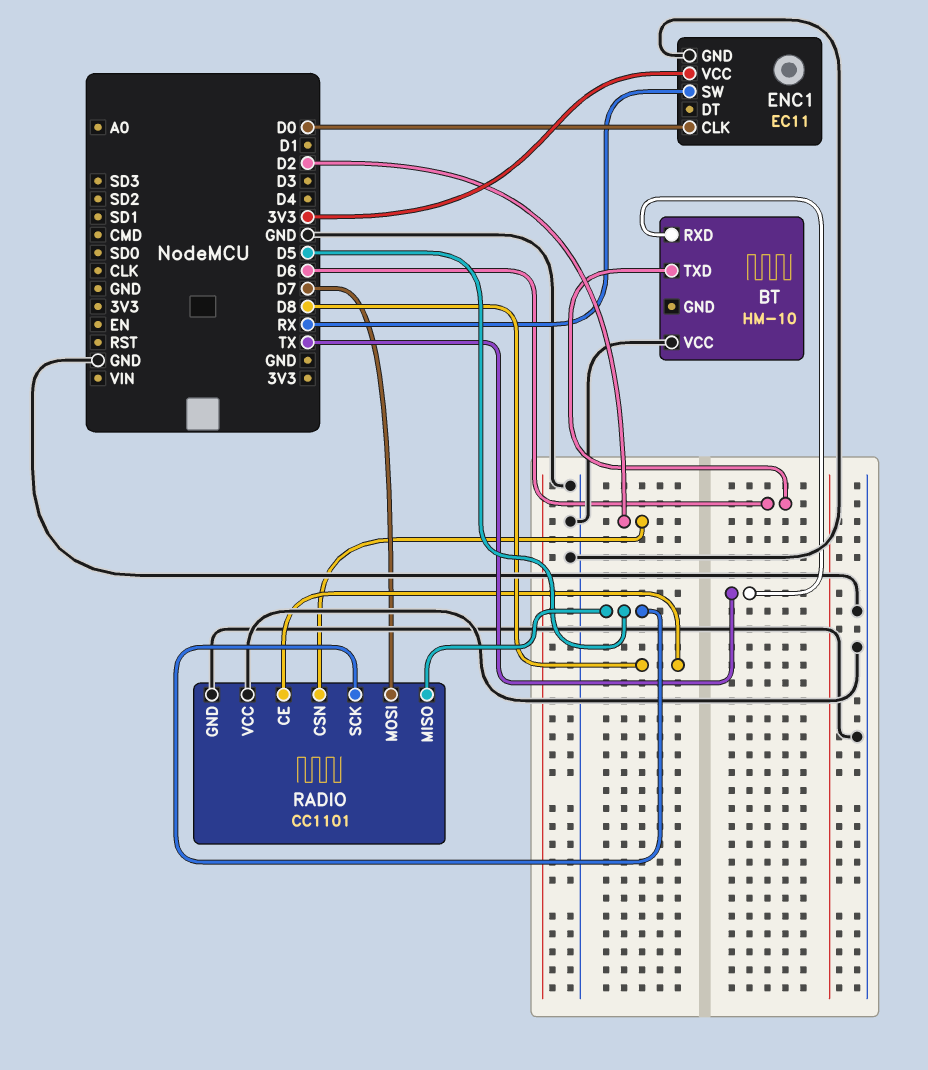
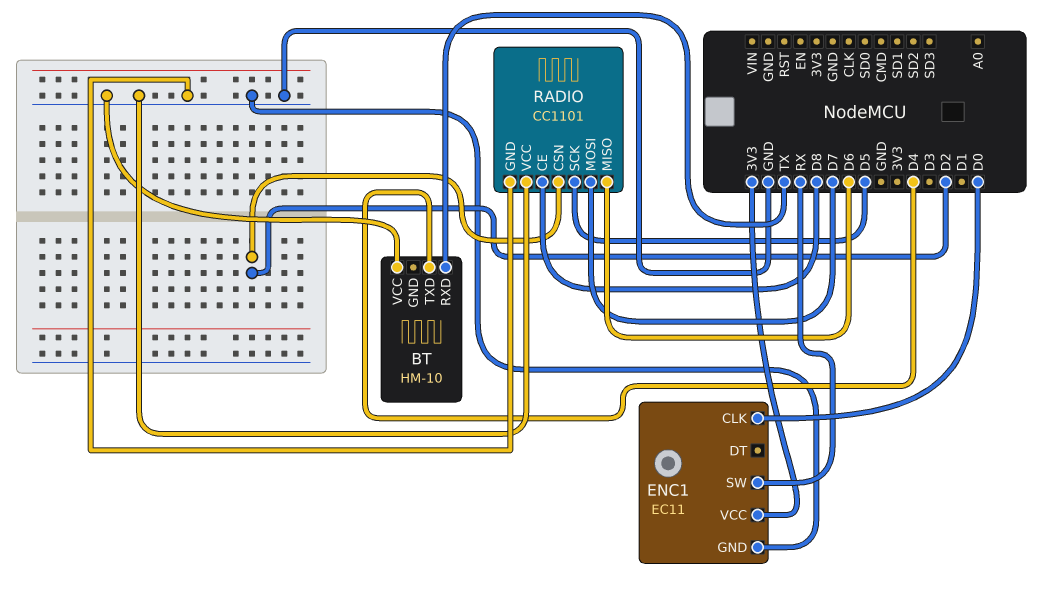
BT pin TXD: D6 -> D4
RADIO pin MISO: D5 -> D6

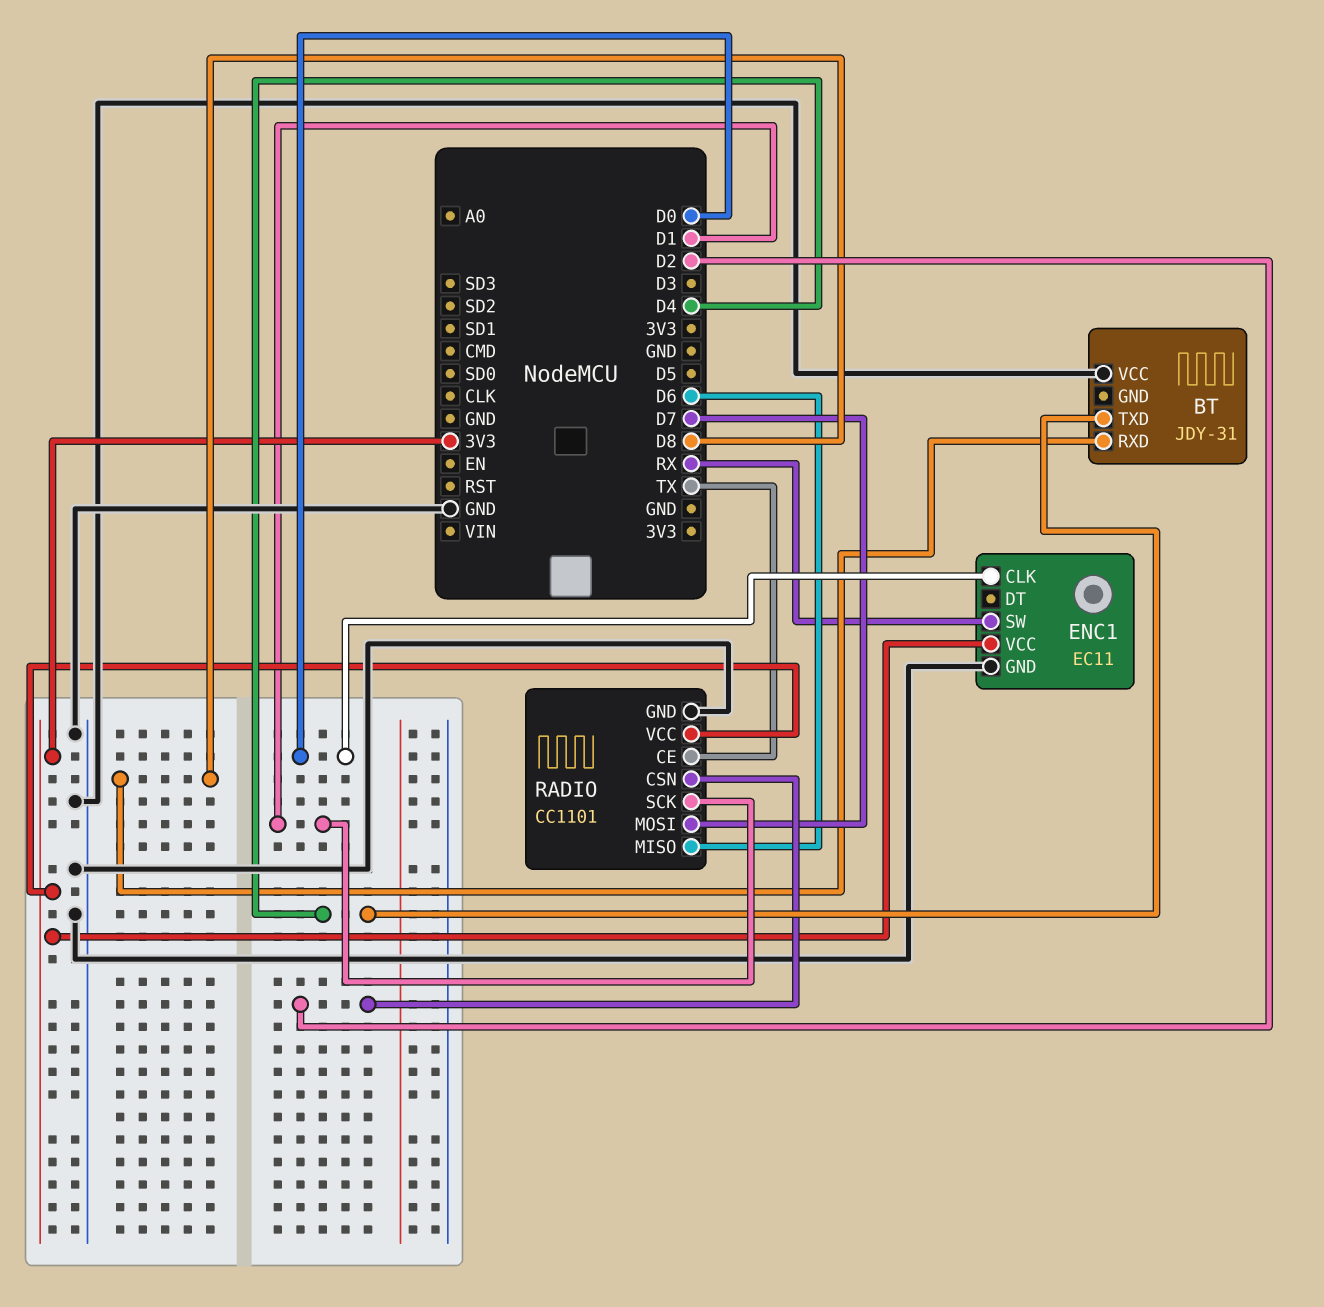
BT: HM-10 -> JDY-31
BT pin RXD: TX -> D8
RADIO pin CE: D8 -> TX
RADIO pin SCK: D5 -> D1
RADIO pin VCC: GND -> 3V3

════════════════

(Instructions for the task)
The lines above that hold the word "RADIO" are the ones to copy.

(Final answer)
RADIO pin MISO: D5 -> D6
RADIO pin CE: D8 -> TX
RADIO pin SCK: D5 -> D1
RADIO pin VCC: GND -> 3V3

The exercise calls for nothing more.